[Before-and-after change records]

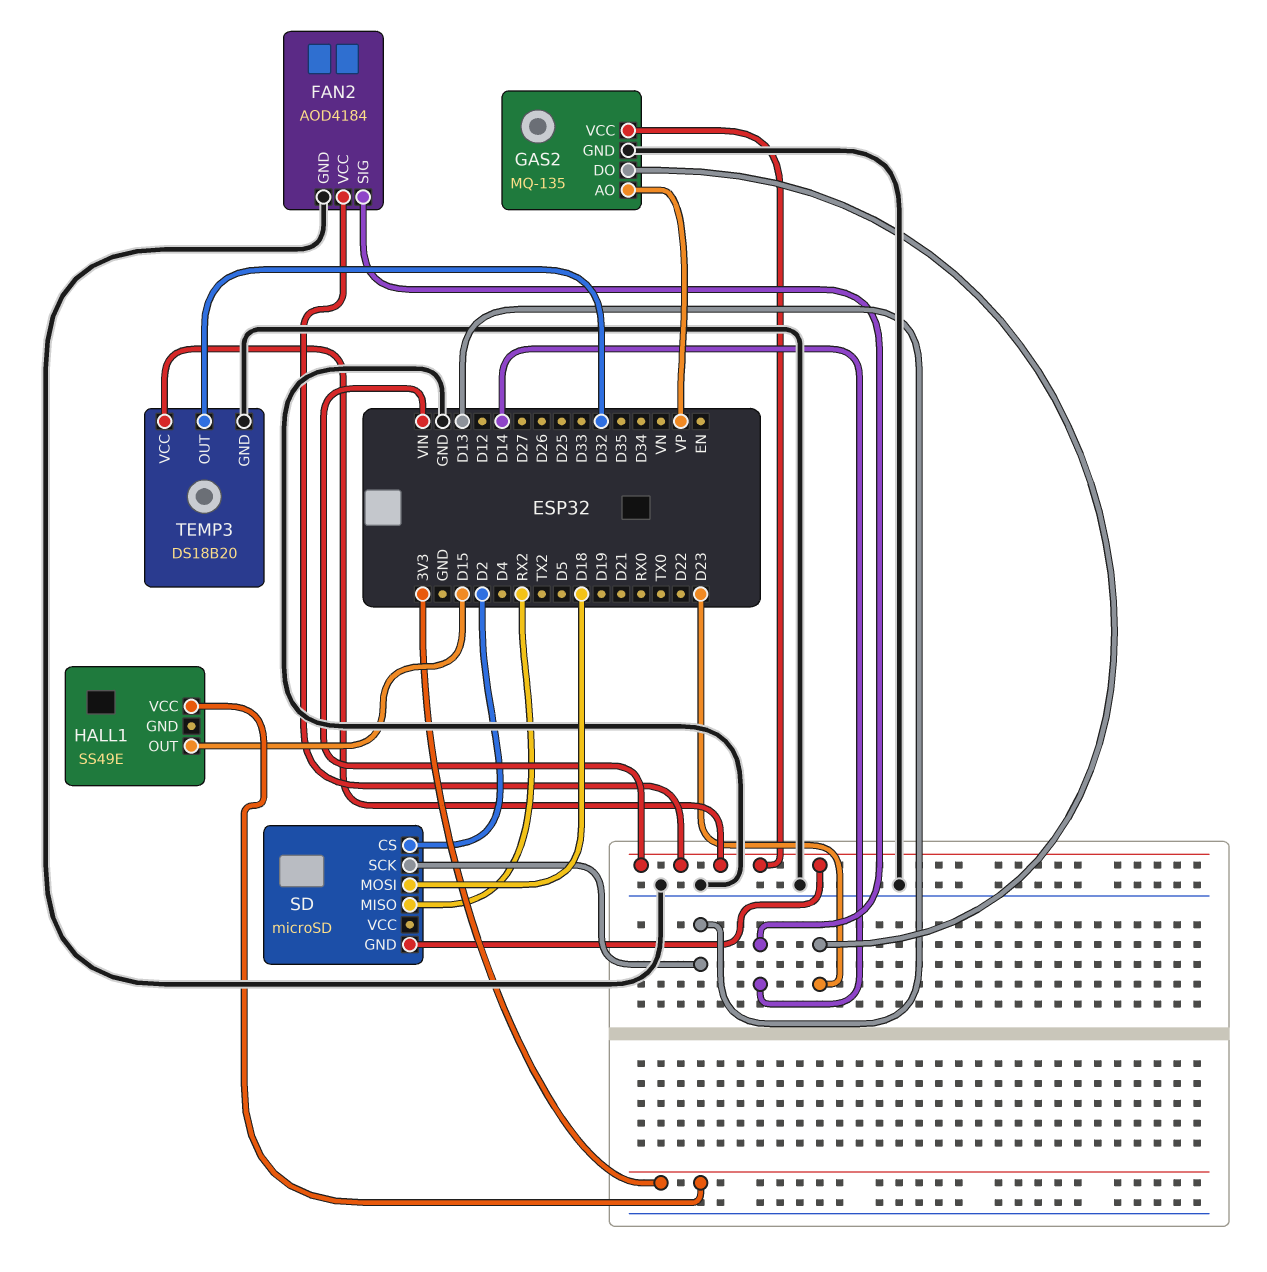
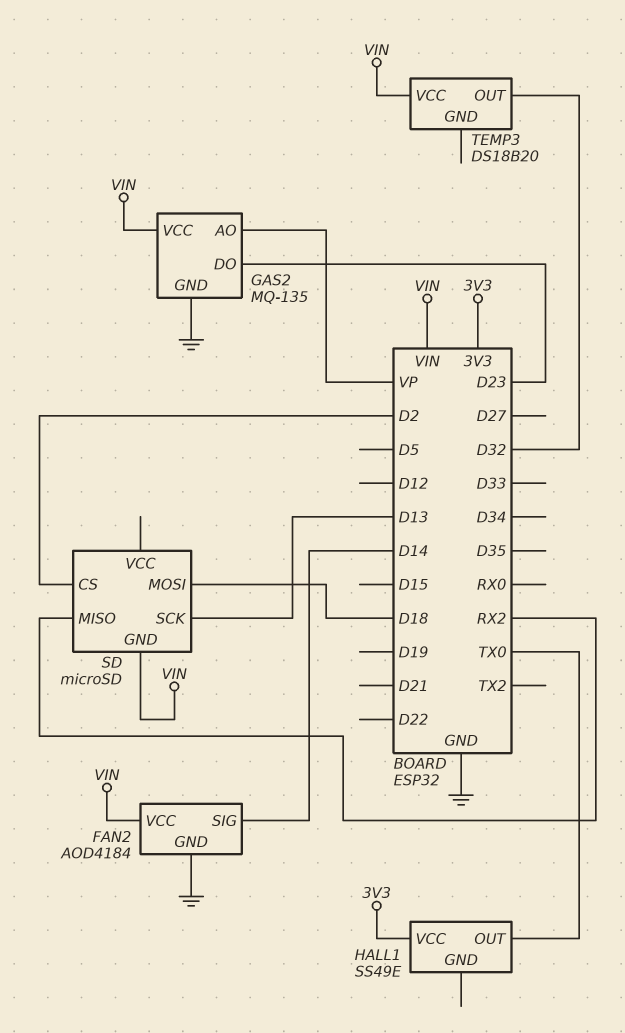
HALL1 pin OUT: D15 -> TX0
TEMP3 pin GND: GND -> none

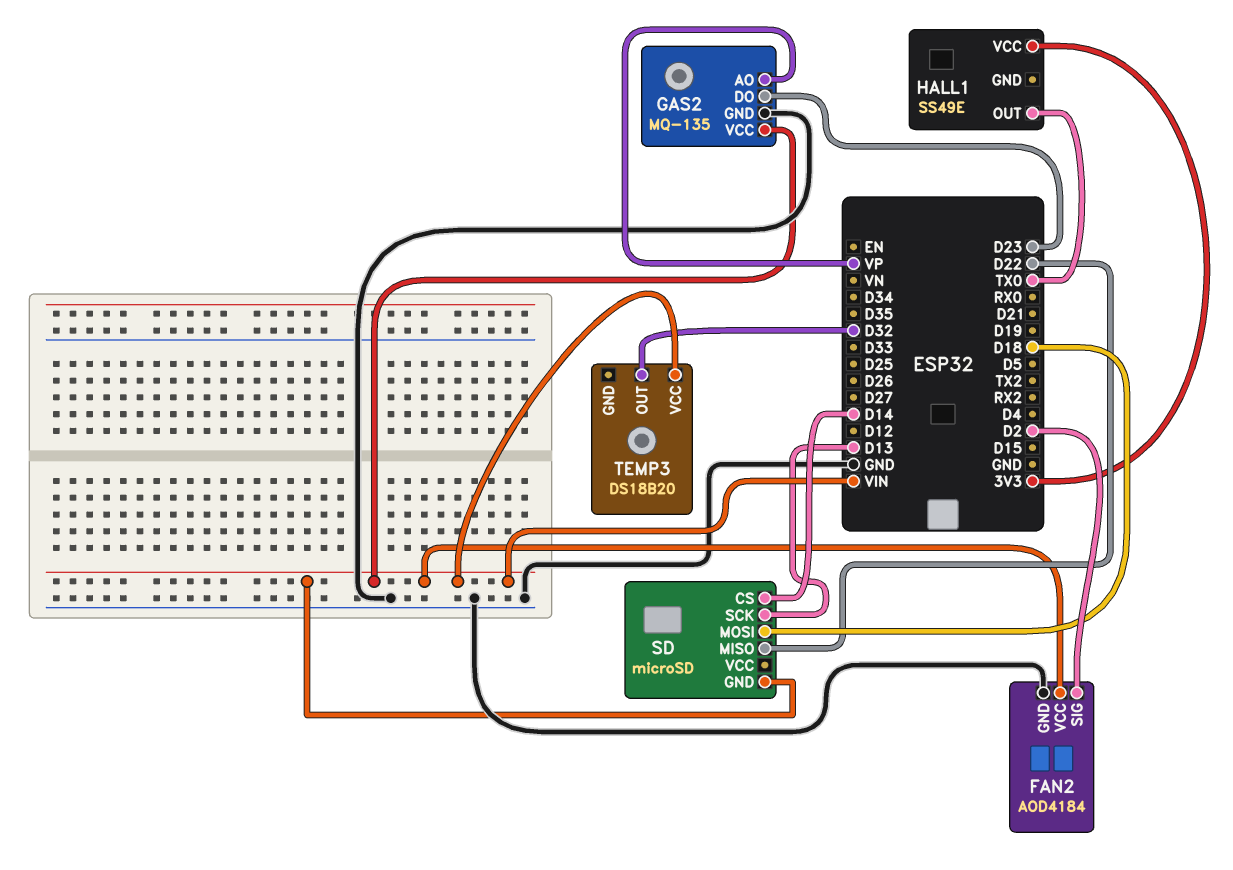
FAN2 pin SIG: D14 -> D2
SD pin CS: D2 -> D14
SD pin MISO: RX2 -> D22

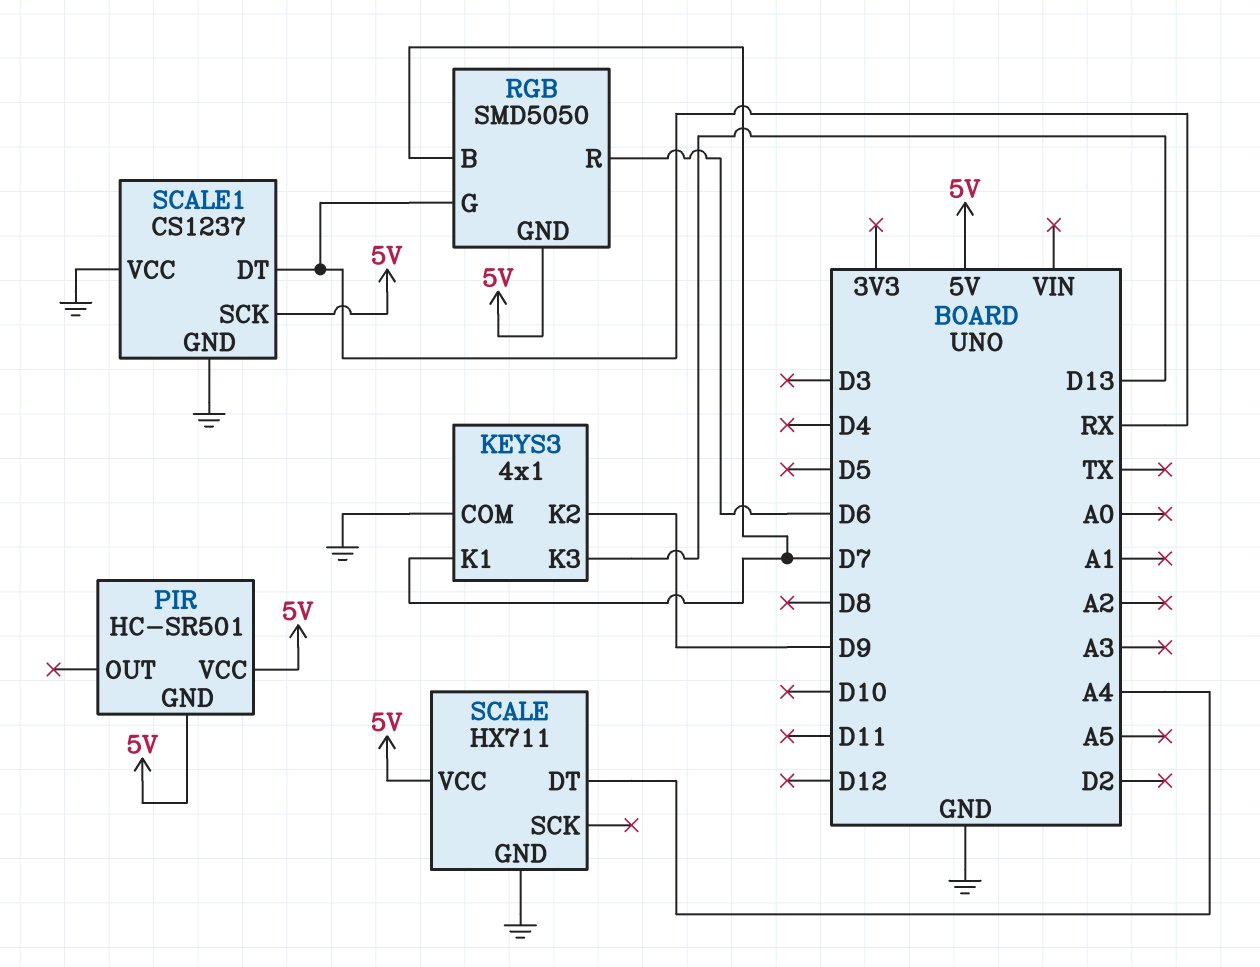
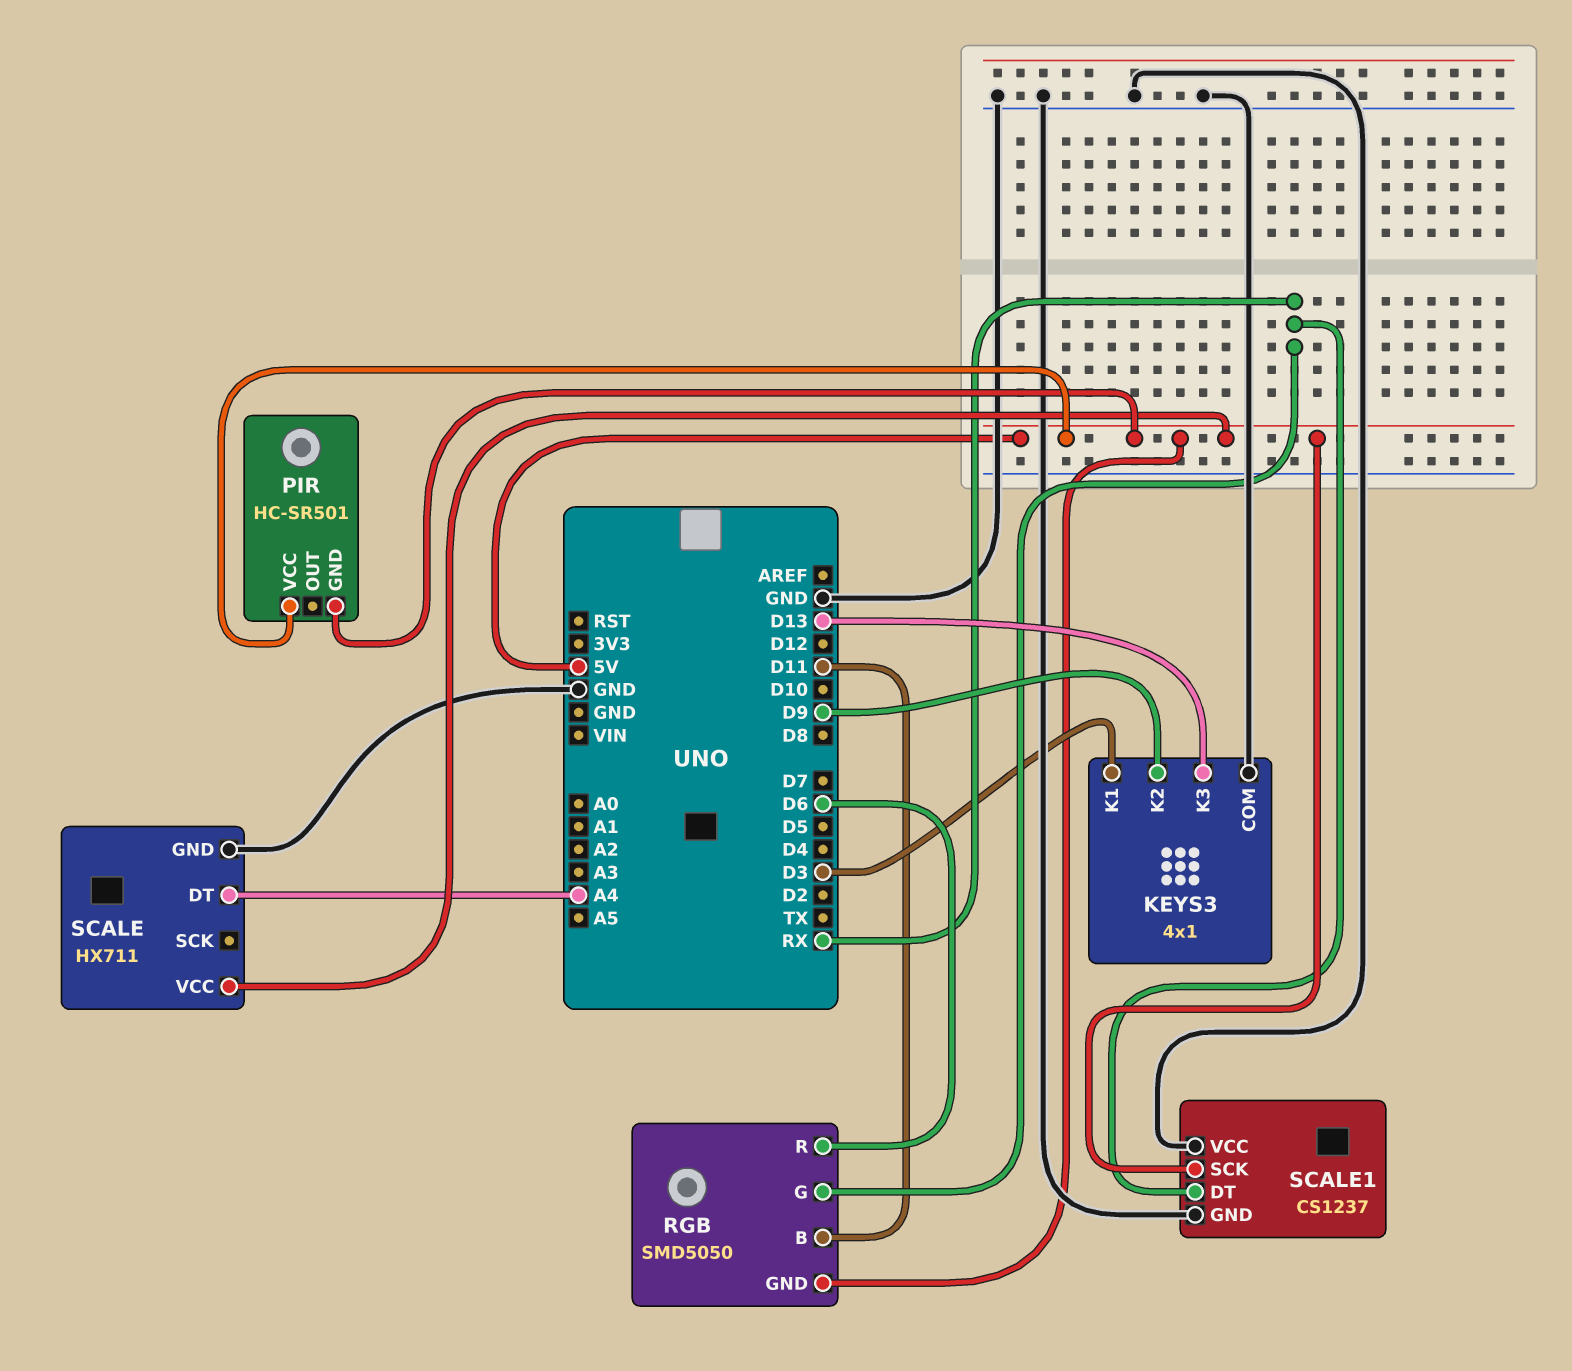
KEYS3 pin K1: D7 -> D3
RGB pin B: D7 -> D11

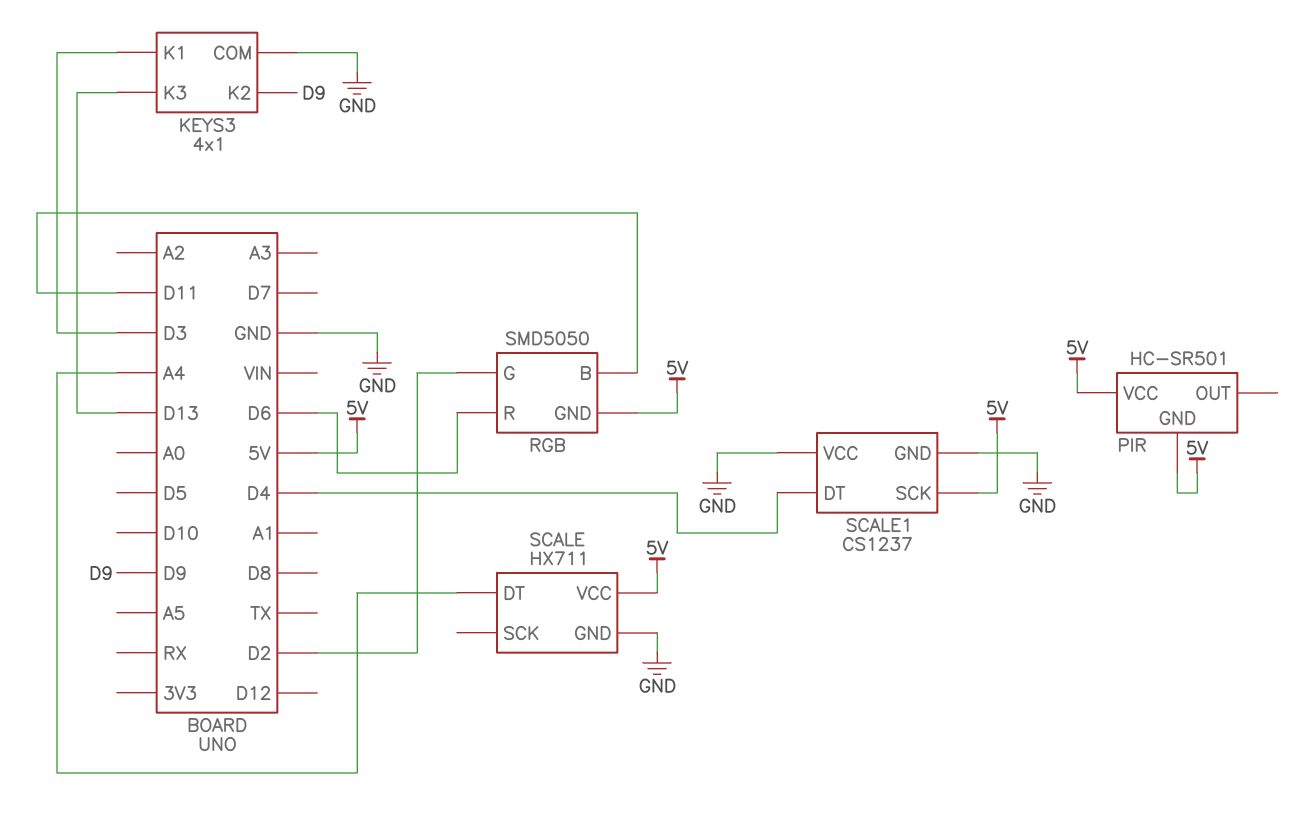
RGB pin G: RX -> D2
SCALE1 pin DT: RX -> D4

* _Required work_
Give the data above again in full and unchanged, skipping the pictures.

* _Solution to the exercise_
HALL1 pin OUT: D15 -> TX0
TEMP3 pin GND: GND -> none

FAN2 pin SIG: D14 -> D2
SD pin CS: D2 -> D14
SD pin MISO: RX2 -> D22

KEYS3 pin K1: D7 -> D3
RGB pin B: D7 -> D11

RGB pin G: RX -> D2
SCALE1 pin DT: RX -> D4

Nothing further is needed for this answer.